## EXERCISE TASK
Please count the lines in the rows below that contain the word "Gaborone" and give only that number.

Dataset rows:
— Start —

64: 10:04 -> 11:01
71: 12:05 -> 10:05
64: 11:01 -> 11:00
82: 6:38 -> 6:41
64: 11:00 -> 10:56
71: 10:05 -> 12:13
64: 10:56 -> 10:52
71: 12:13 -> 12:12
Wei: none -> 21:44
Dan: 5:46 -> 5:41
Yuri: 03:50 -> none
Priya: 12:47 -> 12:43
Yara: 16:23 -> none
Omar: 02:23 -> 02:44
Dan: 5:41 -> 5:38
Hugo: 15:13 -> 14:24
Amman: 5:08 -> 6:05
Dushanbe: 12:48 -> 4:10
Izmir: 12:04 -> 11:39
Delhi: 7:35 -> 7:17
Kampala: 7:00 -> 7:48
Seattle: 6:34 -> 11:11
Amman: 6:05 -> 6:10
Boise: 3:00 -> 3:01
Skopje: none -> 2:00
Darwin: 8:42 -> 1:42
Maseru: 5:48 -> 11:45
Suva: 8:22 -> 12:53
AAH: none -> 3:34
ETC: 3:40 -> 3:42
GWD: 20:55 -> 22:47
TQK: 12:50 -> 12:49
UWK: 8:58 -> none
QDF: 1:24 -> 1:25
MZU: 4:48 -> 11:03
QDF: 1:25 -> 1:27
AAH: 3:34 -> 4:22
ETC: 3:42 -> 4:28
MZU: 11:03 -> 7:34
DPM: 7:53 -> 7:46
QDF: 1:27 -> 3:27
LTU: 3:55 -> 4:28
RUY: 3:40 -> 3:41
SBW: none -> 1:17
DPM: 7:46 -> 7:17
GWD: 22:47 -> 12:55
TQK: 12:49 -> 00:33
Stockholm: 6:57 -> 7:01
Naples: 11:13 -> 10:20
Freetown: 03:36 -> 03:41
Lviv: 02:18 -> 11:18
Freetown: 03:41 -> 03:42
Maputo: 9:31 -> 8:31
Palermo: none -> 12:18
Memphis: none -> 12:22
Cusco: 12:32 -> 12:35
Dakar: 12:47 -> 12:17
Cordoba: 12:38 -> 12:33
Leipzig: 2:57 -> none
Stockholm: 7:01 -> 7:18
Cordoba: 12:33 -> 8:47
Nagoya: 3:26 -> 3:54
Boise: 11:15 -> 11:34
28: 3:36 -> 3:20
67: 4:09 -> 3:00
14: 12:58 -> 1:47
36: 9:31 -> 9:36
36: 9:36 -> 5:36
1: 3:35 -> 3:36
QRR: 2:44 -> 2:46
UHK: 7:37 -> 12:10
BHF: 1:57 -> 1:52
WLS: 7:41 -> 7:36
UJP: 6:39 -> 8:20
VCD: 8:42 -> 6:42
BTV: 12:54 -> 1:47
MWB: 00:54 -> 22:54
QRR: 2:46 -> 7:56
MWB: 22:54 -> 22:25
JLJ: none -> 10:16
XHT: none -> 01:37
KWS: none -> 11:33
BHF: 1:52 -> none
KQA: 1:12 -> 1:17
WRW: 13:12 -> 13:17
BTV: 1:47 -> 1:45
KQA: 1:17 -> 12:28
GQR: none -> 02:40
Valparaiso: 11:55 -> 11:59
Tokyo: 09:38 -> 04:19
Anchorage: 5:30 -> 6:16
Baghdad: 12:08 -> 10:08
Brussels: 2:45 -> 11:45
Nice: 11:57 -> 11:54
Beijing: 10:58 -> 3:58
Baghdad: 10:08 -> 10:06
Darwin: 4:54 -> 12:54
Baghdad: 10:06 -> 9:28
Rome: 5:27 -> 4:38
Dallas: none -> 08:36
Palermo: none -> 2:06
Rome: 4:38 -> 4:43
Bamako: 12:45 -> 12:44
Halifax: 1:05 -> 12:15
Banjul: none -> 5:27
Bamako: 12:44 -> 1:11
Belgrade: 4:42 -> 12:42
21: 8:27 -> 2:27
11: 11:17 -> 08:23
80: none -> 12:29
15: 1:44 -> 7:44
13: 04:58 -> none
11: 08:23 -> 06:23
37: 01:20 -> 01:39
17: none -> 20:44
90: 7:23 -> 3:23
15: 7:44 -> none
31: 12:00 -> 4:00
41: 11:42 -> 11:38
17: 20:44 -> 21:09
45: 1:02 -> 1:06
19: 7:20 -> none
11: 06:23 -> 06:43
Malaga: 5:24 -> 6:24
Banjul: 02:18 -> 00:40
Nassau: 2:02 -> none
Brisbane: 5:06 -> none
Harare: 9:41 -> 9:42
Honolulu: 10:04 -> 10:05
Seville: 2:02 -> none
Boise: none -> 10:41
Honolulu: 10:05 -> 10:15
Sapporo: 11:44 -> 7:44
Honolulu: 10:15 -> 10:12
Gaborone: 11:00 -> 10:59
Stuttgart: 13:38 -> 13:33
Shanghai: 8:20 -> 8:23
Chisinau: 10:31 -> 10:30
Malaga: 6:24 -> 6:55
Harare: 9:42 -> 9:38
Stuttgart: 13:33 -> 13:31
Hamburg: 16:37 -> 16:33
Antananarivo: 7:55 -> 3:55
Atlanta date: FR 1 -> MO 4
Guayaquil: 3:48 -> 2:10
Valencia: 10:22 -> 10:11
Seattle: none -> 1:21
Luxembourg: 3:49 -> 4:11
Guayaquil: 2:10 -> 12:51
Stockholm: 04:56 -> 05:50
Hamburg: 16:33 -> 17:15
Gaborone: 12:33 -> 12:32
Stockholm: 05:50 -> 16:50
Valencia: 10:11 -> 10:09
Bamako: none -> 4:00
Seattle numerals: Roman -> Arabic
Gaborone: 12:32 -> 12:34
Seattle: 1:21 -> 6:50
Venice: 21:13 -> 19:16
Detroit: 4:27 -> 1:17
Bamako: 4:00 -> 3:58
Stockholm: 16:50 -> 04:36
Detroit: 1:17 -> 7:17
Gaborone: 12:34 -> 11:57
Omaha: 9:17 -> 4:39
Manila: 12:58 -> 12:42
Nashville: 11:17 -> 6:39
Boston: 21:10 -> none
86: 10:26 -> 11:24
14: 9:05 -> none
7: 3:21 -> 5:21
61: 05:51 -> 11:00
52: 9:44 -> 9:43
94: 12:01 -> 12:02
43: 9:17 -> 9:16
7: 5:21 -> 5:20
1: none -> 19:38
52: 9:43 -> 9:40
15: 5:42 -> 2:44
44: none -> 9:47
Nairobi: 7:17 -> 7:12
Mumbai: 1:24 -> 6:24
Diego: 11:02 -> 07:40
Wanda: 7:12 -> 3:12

— End —

## EXPECTED ANSWER
4